▶ **Task requirements**: Retype, exactly and only, each line from the one containing "LED3 pin SIG: 10 -> 15" to the end of the records below.

:: Extracted material ::

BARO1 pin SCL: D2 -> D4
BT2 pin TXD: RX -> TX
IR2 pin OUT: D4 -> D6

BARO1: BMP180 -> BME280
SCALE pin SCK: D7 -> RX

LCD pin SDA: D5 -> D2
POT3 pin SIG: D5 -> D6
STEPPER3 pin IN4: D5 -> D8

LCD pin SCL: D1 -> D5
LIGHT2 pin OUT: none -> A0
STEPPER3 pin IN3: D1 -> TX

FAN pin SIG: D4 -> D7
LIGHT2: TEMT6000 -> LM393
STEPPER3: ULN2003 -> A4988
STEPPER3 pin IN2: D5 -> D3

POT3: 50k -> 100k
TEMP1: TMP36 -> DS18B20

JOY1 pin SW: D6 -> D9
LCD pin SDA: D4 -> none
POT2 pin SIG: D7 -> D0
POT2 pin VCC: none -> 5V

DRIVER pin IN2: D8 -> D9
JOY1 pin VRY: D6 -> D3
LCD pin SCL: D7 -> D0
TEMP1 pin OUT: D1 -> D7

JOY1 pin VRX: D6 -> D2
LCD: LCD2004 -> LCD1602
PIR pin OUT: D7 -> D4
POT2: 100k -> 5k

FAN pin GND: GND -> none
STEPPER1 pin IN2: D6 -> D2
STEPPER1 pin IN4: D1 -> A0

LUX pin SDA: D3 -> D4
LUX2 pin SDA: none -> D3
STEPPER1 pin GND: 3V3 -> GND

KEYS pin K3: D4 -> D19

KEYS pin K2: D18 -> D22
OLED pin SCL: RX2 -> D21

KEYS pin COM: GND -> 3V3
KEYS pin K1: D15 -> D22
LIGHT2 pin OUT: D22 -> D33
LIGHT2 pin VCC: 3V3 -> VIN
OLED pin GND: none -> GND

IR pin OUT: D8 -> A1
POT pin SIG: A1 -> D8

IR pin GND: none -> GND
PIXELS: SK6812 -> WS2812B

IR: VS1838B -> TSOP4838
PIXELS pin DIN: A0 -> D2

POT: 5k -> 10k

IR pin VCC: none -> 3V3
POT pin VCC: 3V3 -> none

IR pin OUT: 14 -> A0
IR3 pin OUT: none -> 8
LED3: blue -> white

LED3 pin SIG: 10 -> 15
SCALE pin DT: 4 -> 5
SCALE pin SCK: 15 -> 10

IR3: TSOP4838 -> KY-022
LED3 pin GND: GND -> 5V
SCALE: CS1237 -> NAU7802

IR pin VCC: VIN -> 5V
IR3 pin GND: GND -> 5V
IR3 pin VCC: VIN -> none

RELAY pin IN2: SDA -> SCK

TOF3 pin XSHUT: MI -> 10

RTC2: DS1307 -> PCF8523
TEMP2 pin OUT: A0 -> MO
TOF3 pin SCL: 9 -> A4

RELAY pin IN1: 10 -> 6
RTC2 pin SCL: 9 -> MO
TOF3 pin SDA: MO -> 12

:::

▶ **Solution for this problem**:
LED3 pin SIG: 10 -> 15
SCALE pin DT: 4 -> 5
SCALE pin SCK: 15 -> 10

IR3: TSOP4838 -> KY-022
LED3 pin GND: GND -> 5V
SCALE: CS1237 -> NAU7802

IR pin VCC: VIN -> 5V
IR3 pin GND: GND -> 5V
IR3 pin VCC: VIN -> none

RELAY pin IN2: SDA -> SCK

TOF3 pin XSHUT: MI -> 10

RTC2: DS1307 -> PCF8523
TEMP2 pin OUT: A0 -> MO
TOF3 pin SCL: 9 -> A4

RELAY pin IN1: 10 -> 6
RTC2 pin SCL: 9 -> MO
TOF3 pin SDA: MO -> 12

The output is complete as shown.